* _What is expected_
Search the data for the string "tile" and copy each line where it turns up.

* _Material for the task_
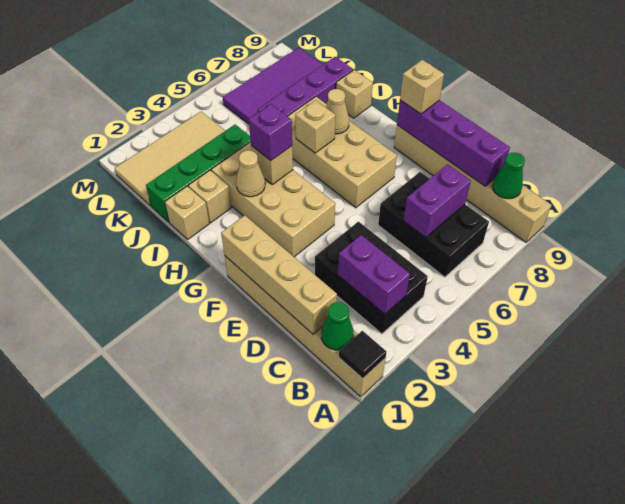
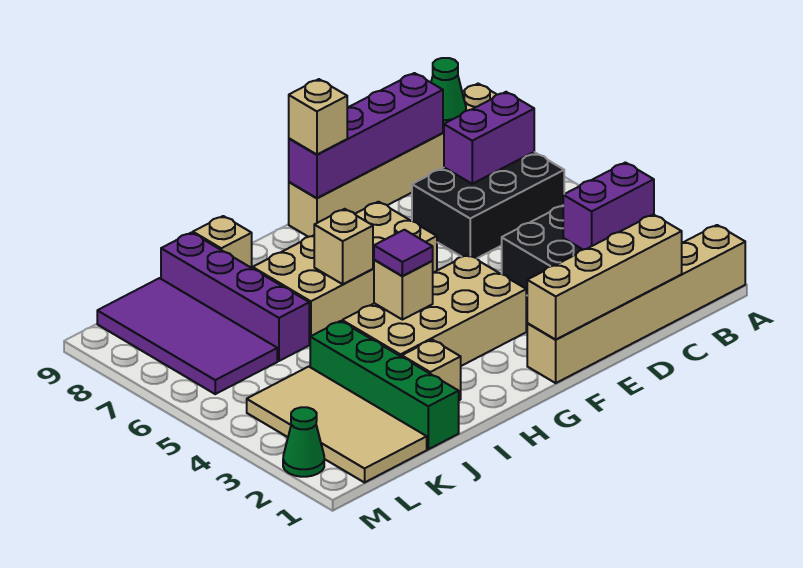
black 1x1 tile [339,331,387,379] -> none
green 1x1 cone [321,302,354,350] -> green 1x1 cone moved to [283,407,324,477]
purple 1x2 brick [403,164,471,238] -> purple 1x2 brick turned to [444,92,534,184]
tan 1x1 cone [236,150,265,197] -> none
purple 1x1 brick [249,104,292,161] -> purple 1x1 tile [374,230,433,276]
tan 1x1 cone [326,89,349,134] -> none
tan 1x1 brick [165,186,209,239] -> none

* _Result for this exercise_
black 1x1 tile [339,331,387,379] -> none
purple 1x1 brick [249,104,292,161] -> purple 1x1 tile [374,230,433,276]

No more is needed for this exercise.